++++ MATERIAL PROVIDED ++++
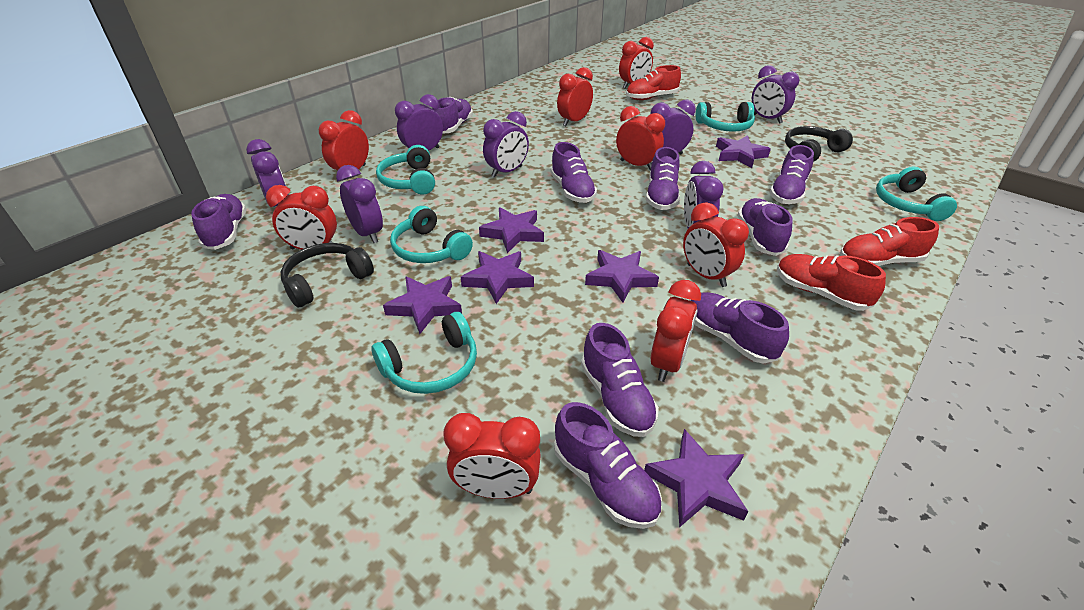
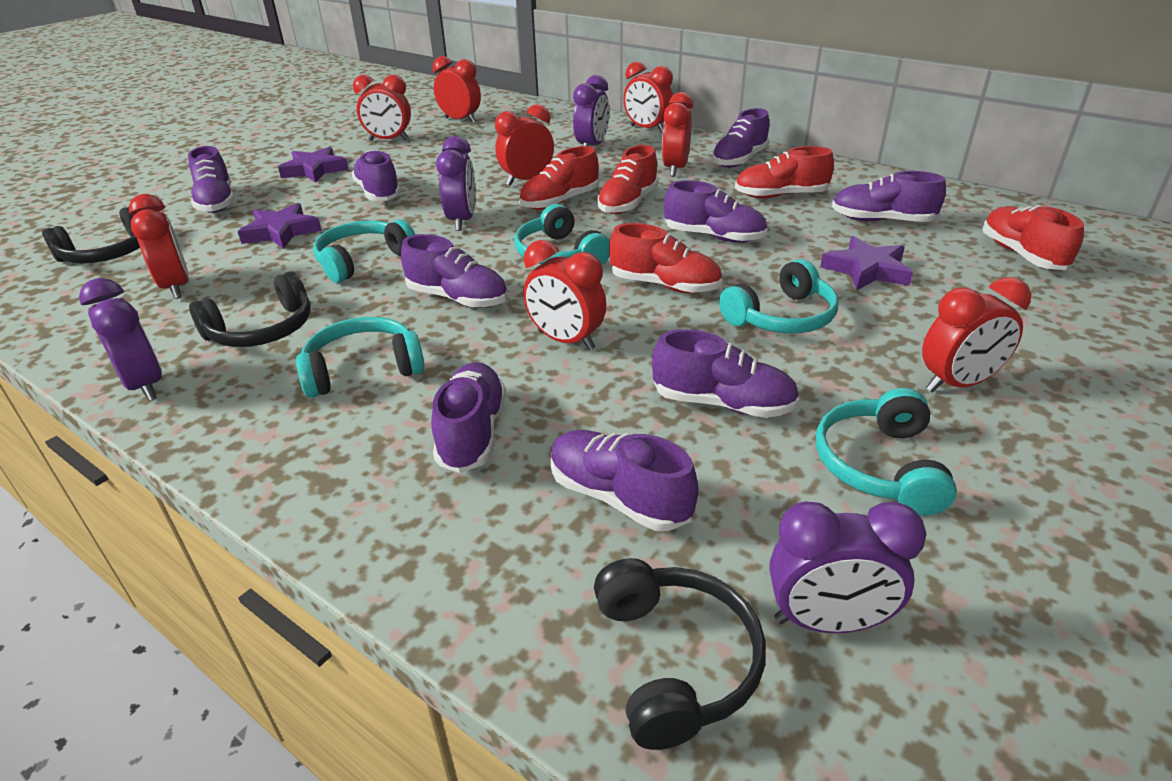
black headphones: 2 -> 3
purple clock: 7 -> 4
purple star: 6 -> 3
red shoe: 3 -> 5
++++
++++ MATERIAL PROVIDED ++++
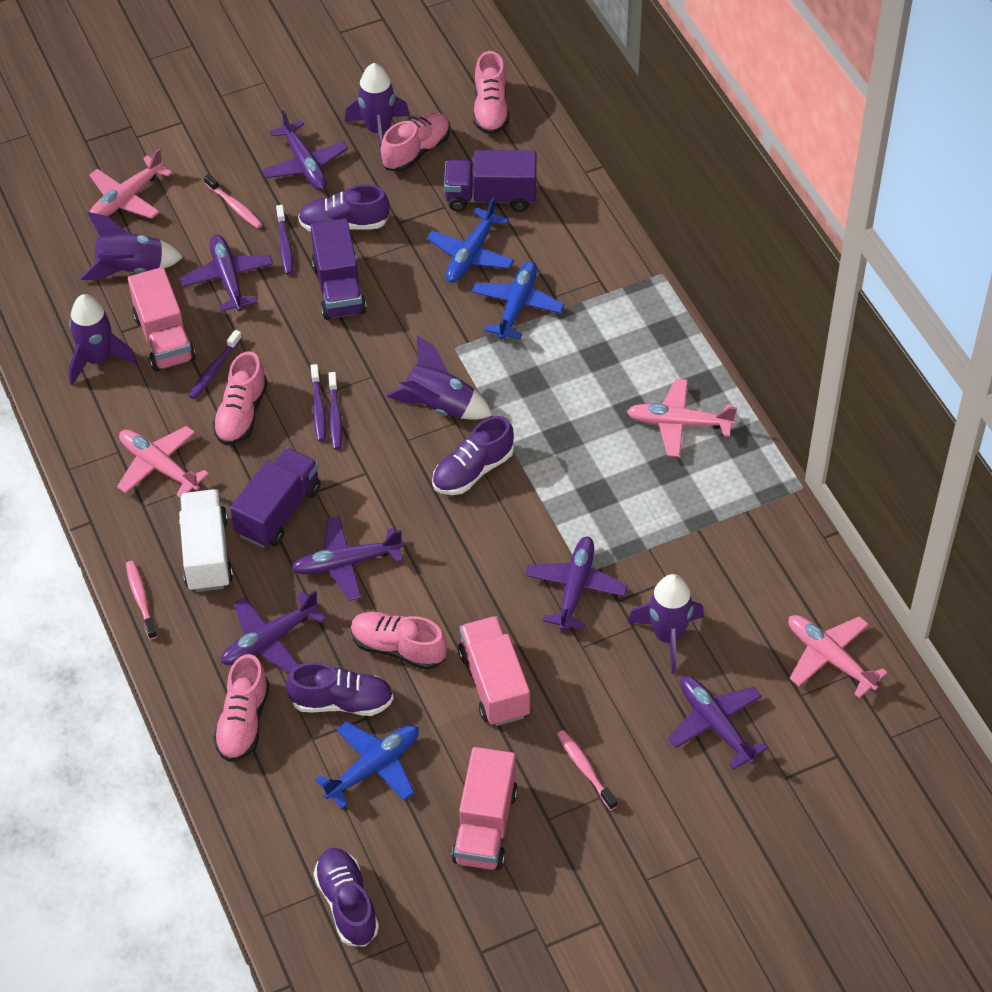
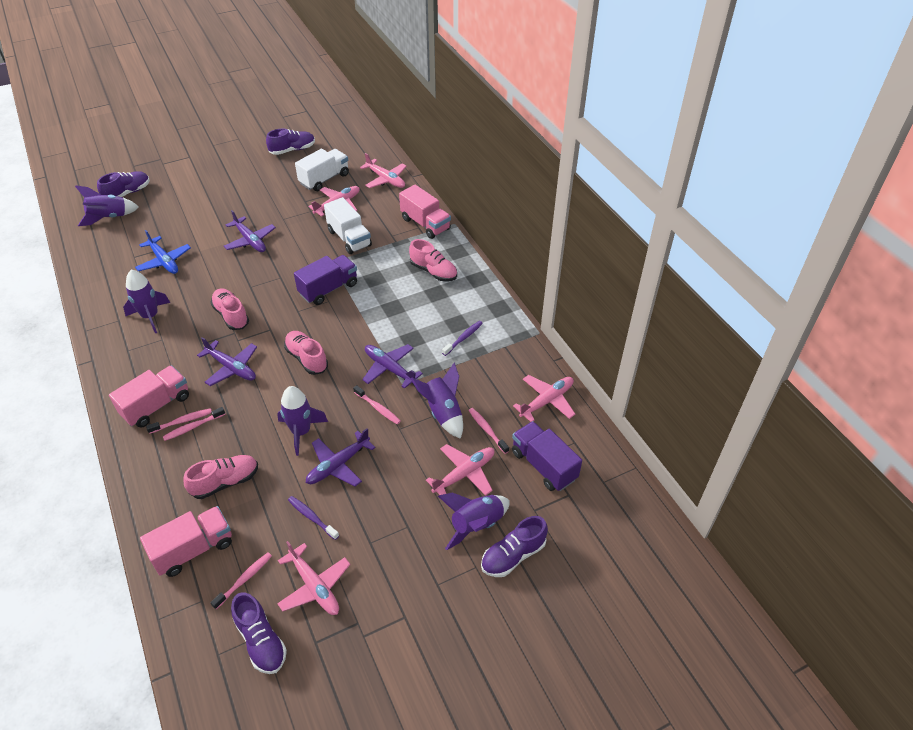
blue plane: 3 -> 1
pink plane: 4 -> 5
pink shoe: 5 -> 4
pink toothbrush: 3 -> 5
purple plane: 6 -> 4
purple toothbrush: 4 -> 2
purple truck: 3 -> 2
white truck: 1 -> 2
++++
### EXERCISE DESCRIPTION
I need every line of the material that includes "toothbrush", so please copy them out.

### WRITTEN RESPONSE
pink toothbrush: 3 -> 5
purple toothbrush: 4 -> 2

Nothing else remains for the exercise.